Collection entries:
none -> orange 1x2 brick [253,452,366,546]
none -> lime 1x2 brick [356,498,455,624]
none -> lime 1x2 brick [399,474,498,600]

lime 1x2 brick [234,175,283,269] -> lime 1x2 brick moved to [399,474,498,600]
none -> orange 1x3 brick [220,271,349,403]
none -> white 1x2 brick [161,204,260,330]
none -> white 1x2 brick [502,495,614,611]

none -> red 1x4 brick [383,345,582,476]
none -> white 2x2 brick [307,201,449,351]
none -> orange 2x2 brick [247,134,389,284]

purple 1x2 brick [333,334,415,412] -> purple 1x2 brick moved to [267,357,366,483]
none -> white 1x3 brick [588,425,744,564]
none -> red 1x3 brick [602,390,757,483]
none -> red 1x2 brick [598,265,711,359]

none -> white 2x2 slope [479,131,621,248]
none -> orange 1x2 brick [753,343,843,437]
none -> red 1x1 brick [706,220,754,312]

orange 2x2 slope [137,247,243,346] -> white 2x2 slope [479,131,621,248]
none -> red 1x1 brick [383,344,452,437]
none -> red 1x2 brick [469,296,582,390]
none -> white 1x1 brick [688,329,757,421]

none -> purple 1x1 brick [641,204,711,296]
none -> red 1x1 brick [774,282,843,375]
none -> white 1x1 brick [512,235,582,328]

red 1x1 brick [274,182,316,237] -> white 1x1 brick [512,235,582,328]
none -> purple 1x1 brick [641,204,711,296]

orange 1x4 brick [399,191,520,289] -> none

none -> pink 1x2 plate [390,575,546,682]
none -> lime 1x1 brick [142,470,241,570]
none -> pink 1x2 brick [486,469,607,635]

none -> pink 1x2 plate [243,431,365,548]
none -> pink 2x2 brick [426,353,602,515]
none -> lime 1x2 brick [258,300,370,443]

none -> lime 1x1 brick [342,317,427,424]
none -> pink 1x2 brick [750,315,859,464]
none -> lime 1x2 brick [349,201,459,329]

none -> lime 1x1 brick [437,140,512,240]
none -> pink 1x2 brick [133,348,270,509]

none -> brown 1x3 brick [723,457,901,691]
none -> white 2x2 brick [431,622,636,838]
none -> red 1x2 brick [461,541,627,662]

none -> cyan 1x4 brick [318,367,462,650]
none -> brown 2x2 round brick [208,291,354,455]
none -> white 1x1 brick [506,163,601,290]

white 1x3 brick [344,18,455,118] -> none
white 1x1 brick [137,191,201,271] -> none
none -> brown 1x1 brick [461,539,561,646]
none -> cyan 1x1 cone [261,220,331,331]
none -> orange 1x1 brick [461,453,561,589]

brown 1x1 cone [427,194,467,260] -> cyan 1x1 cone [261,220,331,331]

-- PROBLEM REQUIREMENTS --
Repeat exactly the lines from the first line of the records above through the line containing "none -> orange 2x2 brick [247,134,389,284]", both included, and nothing else.

-- RESULT FOR THIS TASK --
none -> orange 1x2 brick [253,452,366,546]
none -> lime 1x2 brick [356,498,455,624]
none -> lime 1x2 brick [399,474,498,600]

lime 1x2 brick [234,175,283,269] -> lime 1x2 brick moved to [399,474,498,600]
none -> orange 1x3 brick [220,271,349,403]
none -> white 1x2 brick [161,204,260,330]
none -> white 1x2 brick [502,495,614,611]

none -> red 1x4 brick [383,345,582,476]
none -> white 2x2 brick [307,201,449,351]
none -> orange 2x2 brick [247,134,389,284]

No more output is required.